§ Exercise goal: Write out, word for word and with no pictures, each line below from the one containing "R5: 22k (+3V3, GND) -> 22k (+3V3, N013)" through the one containing "R3: 68k (LEVEL, VDD) -> 47k (LEVEL, VDD)", both included, and no other line.

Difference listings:

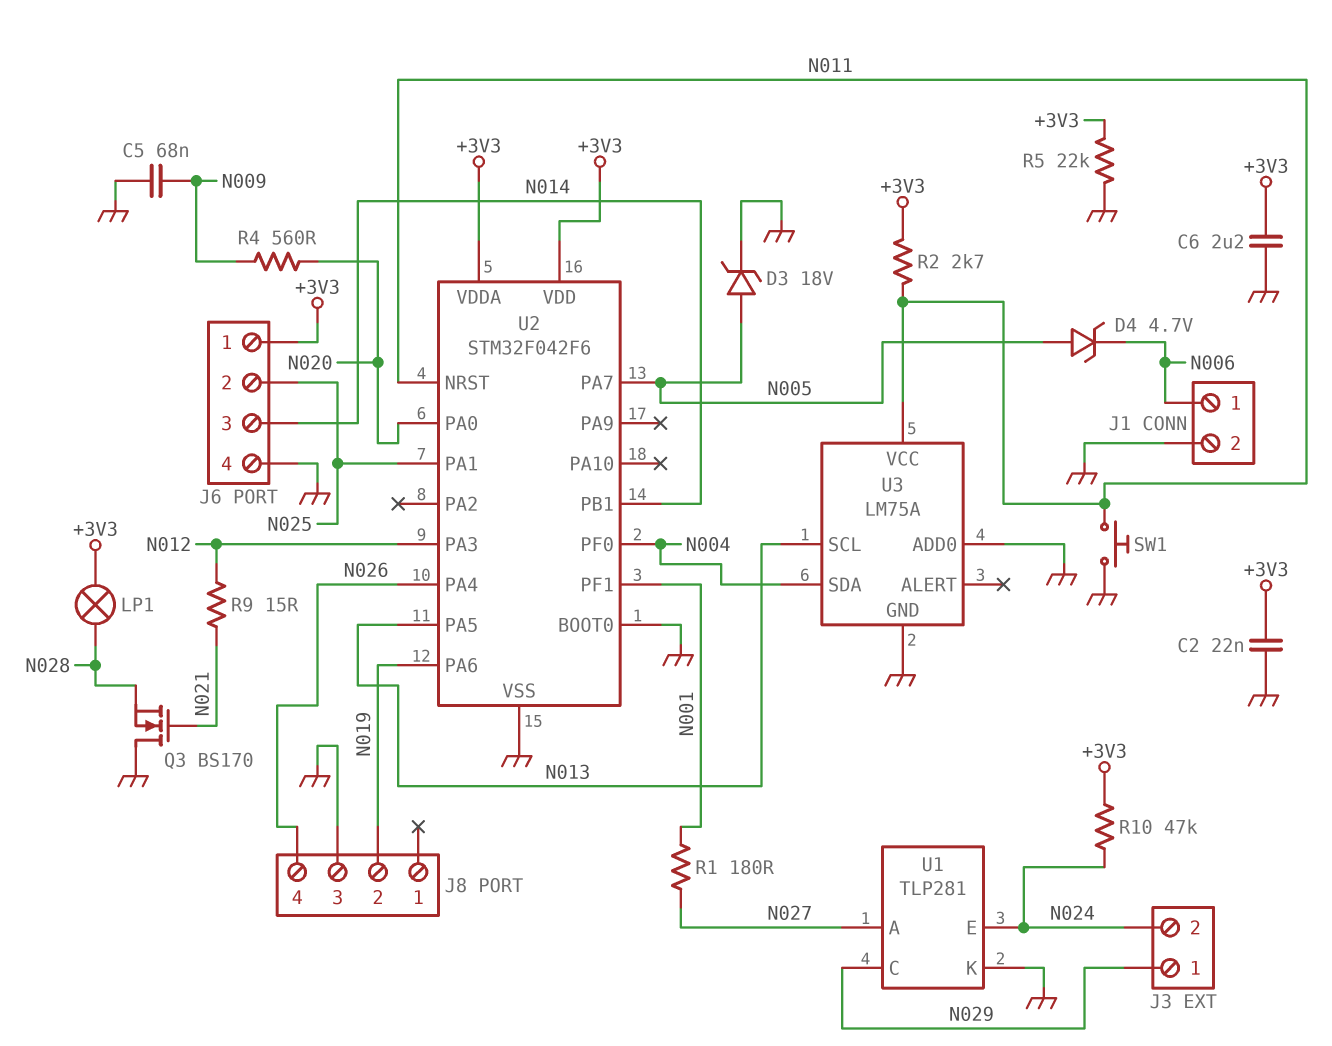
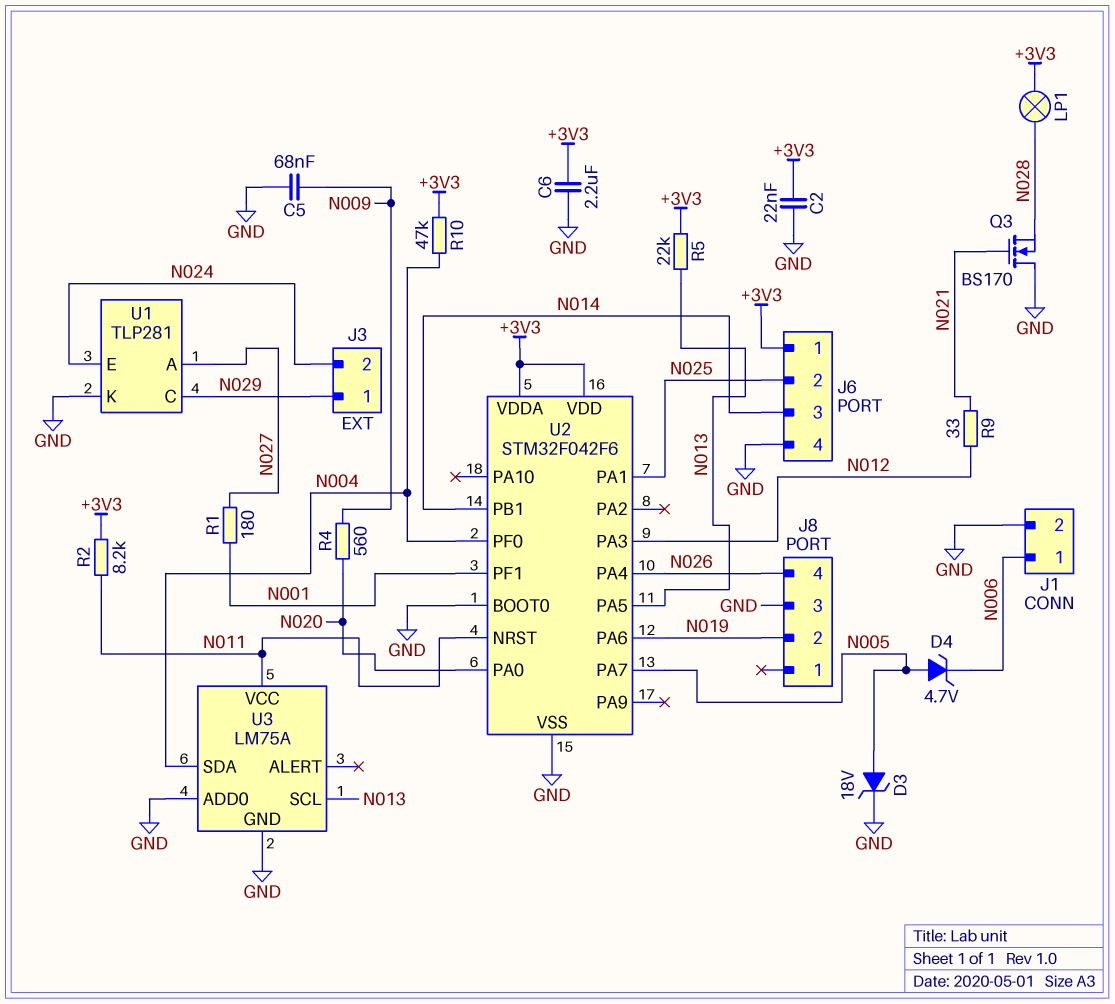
R2: 2.7k (+3V3, N011) -> 8.2k (+3V3, N011)
R5: 22k (+3V3, GND) -> 22k (+3V3, N013)
R9: 15 (N012, N021) -> 33 (N012, N021)
R10: 47k (+3V3, N024) -> 47k (+3V3, N004)
SW1: button (GND, N011) -> none

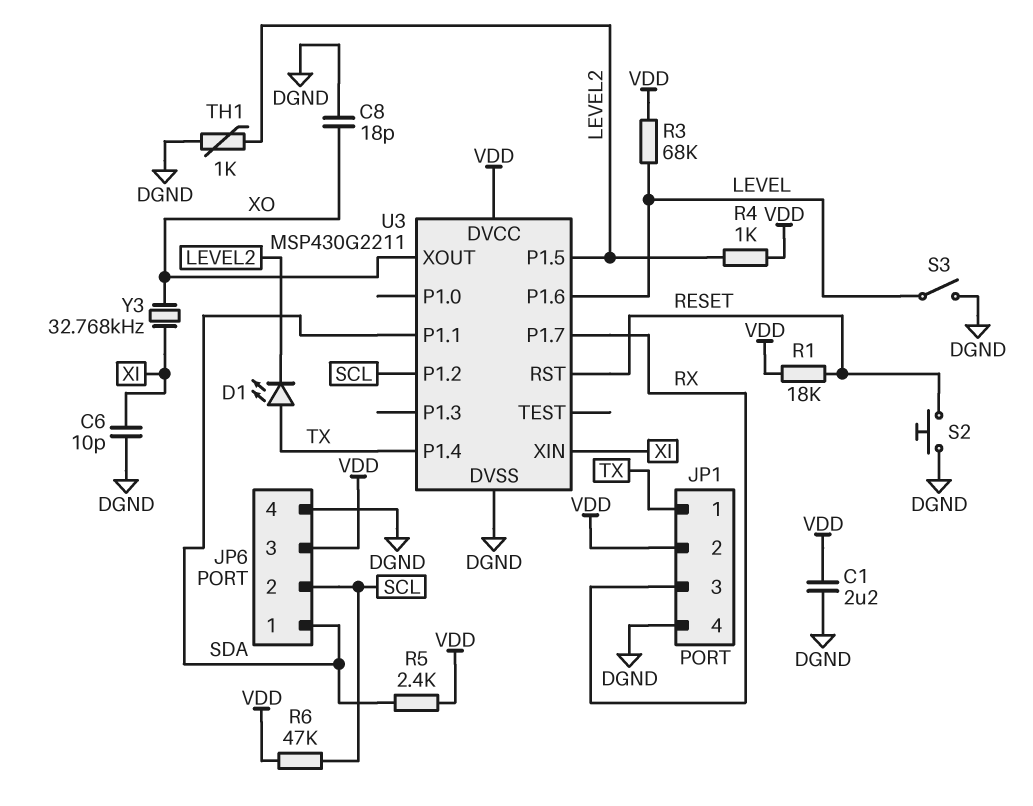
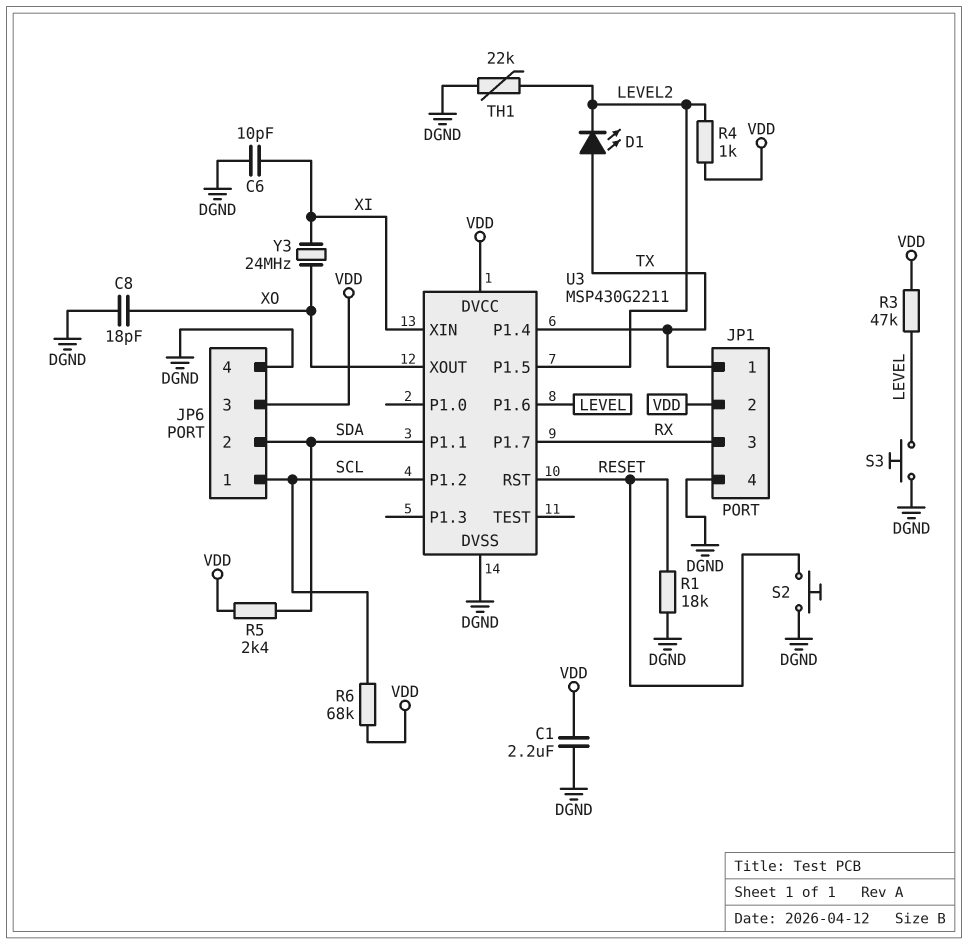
JP6 pin 1: SDA -> SCL
JP6 pin 2: SCL -> SDA
R1: 18k (RESET, VDD) -> 18k (DGND, RESET)
R3: 68k (LEVEL, VDD) -> 47k (LEVEL, VDD)
R6: 47k (SCL, VDD) -> 68k (SCL, VDD)
S3: switch (DGND, LEVEL) -> button (DGND, LEVEL)
TH1: 1k (DGND, LEVEL2) -> 22k (DGND, LEVEL2)
Y3: 32.768kHz (XI, XO) -> 24MHz (XI, XO)

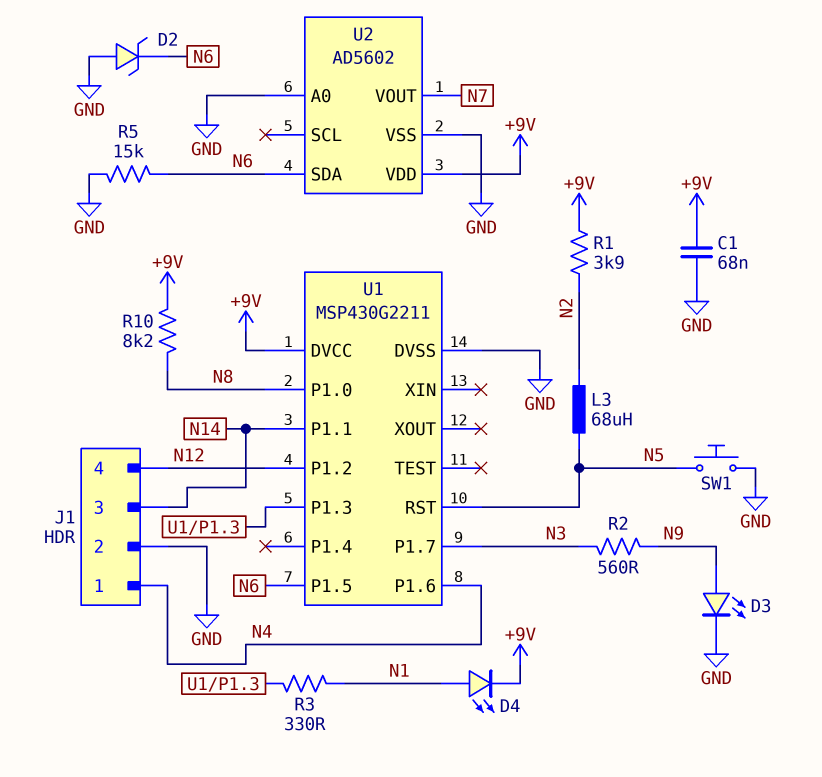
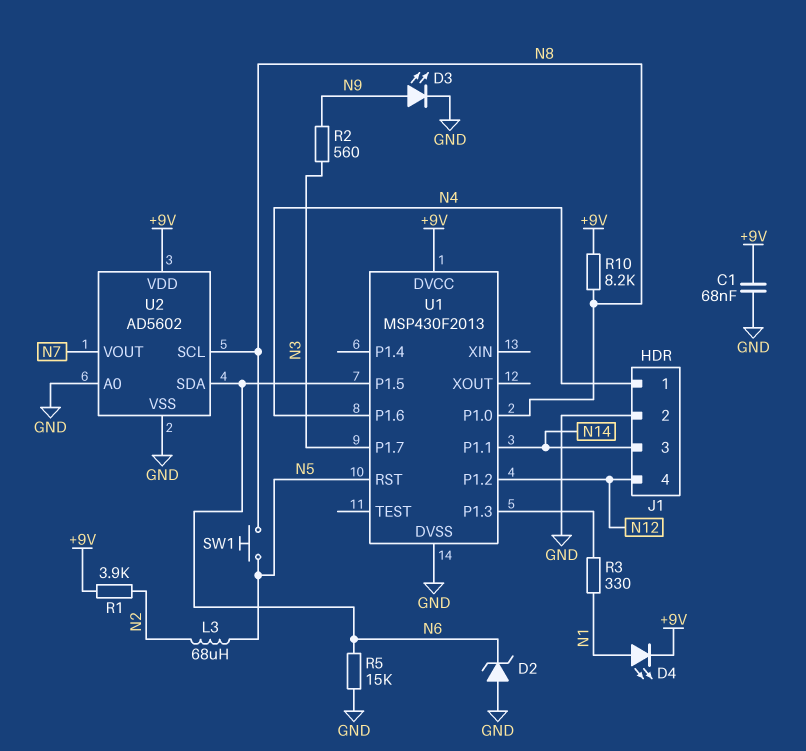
SW1: button (GND, N5) -> button (N5, N8)
U1: MSP430G2211 -> MSP430F2013
U2 pin SCL: none -> N8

§ Answer to the problem:
R5: 22k (+3V3, GND) -> 22k (+3V3, N013)
R9: 15 (N012, N021) -> 33 (N012, N021)
R10: 47k (+3V3, N024) -> 47k (+3V3, N004)
SW1: button (GND, N011) -> none

JP6 pin 1: SDA -> SCL
JP6 pin 2: SCL -> SDA
R1: 18k (RESET, VDD) -> 18k (DGND, RESET)
R3: 68k (LEVEL, VDD) -> 47k (LEVEL, VDD)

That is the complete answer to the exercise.